* _WORK INSTRUCTIONS_: Give back the full listing, character for character, with no pictures.

* _RAW DATA_:

-------

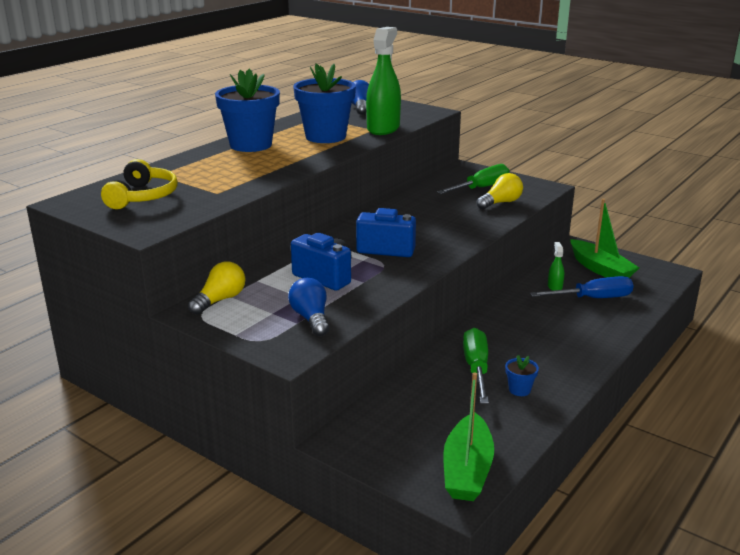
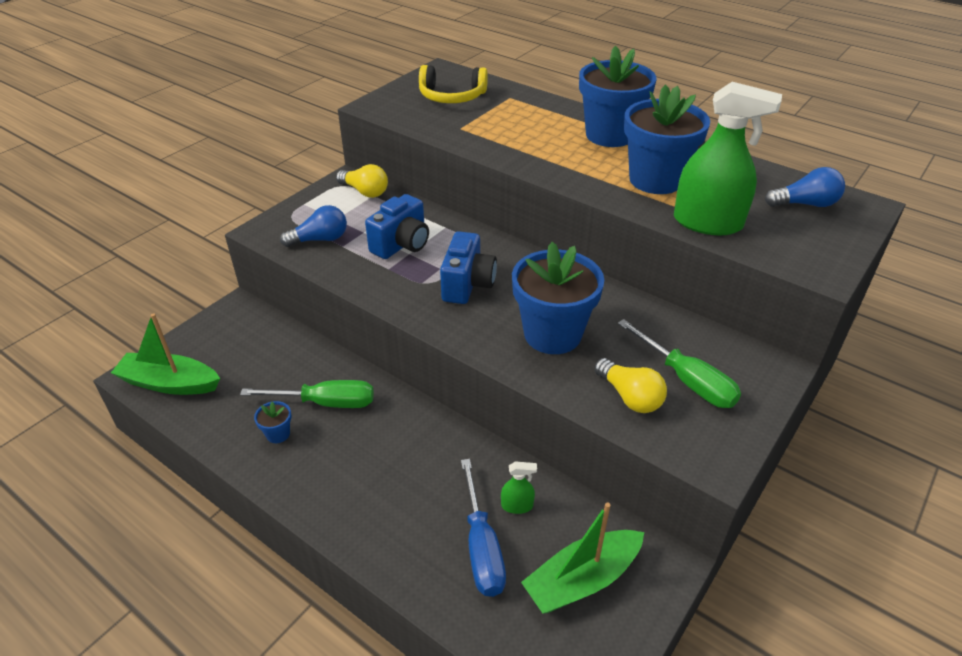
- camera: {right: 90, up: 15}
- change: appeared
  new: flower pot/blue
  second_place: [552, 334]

-------

* _THE ANSWER_:
- camera: {right: 90, up: 15}
- change: appeared
  new: flower pot/blue
  second_place: [552, 334]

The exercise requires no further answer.